WHAT TO WORK ON: After finding the line with "U204 pin V+: +5V -> VC" in the data below, set down exactly each line through the one with "P2 pin 2: 5V -> GND", inclusive, and stop there.

===== EXERCISE MATERIAL

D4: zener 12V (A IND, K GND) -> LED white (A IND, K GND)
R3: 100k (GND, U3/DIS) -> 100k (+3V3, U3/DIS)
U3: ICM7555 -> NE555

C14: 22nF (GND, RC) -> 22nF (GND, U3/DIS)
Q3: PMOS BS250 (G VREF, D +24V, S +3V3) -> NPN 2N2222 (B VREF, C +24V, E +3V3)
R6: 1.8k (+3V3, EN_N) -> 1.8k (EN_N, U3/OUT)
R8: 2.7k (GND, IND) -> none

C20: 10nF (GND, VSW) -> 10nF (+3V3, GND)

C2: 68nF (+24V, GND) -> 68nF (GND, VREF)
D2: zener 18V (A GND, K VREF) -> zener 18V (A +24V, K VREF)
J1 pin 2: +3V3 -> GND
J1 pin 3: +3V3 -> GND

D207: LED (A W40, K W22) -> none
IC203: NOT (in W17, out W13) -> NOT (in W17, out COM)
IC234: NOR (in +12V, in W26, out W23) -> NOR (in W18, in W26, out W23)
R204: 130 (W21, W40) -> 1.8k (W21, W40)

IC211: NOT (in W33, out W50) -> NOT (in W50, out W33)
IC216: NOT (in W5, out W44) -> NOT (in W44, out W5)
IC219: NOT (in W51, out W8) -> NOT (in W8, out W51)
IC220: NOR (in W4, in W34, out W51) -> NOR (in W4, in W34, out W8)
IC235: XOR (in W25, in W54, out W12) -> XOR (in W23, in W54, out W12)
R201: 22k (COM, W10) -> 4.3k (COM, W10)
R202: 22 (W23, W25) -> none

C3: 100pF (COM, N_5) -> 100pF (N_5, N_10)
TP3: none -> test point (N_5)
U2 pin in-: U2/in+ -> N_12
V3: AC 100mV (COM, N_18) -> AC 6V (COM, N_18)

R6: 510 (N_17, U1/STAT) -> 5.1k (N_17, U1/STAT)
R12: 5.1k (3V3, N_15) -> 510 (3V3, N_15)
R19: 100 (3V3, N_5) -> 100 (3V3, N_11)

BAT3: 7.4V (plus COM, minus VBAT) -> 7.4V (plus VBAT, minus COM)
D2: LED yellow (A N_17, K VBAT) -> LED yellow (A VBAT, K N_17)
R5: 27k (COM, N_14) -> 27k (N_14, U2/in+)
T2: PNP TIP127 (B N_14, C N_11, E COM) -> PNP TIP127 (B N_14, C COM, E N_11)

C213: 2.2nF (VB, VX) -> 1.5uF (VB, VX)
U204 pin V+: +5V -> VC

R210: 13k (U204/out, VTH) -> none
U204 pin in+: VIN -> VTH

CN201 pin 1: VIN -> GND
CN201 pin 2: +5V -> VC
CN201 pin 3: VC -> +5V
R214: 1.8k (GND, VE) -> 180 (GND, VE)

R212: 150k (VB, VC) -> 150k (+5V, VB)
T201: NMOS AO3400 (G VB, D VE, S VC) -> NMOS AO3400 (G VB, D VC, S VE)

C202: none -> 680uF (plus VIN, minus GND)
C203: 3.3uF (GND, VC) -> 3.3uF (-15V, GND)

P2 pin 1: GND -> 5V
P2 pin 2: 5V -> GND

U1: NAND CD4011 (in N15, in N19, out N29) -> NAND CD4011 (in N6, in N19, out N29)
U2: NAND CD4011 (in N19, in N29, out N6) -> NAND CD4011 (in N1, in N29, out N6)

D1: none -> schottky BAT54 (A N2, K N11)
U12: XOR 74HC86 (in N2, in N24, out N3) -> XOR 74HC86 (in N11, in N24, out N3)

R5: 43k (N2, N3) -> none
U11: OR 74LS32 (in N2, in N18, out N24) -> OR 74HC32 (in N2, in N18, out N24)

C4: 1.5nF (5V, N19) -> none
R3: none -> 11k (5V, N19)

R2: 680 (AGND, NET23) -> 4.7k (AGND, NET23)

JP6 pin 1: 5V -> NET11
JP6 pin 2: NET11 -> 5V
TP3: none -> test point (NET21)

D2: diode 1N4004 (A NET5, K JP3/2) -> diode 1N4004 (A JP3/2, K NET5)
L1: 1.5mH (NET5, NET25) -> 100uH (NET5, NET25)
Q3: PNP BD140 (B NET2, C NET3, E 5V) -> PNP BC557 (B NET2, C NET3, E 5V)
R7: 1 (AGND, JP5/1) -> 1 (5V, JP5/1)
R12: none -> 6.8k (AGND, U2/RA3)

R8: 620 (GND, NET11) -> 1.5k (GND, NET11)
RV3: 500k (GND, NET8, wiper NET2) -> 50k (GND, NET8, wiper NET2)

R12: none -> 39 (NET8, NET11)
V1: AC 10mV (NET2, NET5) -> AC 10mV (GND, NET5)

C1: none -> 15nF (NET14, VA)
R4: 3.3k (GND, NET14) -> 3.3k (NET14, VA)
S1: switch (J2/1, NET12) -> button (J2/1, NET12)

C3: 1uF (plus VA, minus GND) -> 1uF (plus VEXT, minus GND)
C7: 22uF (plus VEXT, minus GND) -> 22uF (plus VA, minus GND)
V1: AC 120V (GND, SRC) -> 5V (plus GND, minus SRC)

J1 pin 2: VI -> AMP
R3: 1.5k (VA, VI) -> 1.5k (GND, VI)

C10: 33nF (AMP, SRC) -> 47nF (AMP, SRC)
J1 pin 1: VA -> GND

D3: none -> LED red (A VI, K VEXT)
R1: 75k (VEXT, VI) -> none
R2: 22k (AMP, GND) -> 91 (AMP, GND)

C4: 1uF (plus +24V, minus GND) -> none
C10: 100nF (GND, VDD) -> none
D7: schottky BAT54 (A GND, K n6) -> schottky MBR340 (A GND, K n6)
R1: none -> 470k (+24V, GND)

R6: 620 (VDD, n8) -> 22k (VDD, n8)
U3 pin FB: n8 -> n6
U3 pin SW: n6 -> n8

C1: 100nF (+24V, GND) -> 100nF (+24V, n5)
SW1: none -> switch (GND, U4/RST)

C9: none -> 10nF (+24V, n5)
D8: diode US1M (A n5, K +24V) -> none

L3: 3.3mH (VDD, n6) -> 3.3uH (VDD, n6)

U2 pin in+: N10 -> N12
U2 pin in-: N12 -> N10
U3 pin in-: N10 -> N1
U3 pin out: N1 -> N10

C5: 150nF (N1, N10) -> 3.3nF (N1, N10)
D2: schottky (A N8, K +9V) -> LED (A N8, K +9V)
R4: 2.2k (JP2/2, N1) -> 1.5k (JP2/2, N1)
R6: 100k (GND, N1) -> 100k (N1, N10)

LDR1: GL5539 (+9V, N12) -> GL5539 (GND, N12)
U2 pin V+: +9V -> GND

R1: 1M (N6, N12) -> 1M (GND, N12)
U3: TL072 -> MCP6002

==========

RESPONSE TO THE EXERCISE:
U204 pin V+: +5V -> VC

R210: 13k (U204/out, VTH) -> none
U204 pin in+: VIN -> VTH

CN201 pin 1: VIN -> GND
CN201 pin 2: +5V -> VC
CN201 pin 3: VC -> +5V
R214: 1.8k (GND, VE) -> 180 (GND, VE)

R212: 150k (VB, VC) -> 150k (+5V, VB)
T201: NMOS AO3400 (G VB, D VE, S VC) -> NMOS AO3400 (G VB, D VC, S VE)

C202: none -> 680uF (plus VIN, minus GND)
C203: 3.3uF (GND, VC) -> 3.3uF (-15V, GND)

P2 pin 1: GND -> 5V
P2 pin 2: 5V -> GND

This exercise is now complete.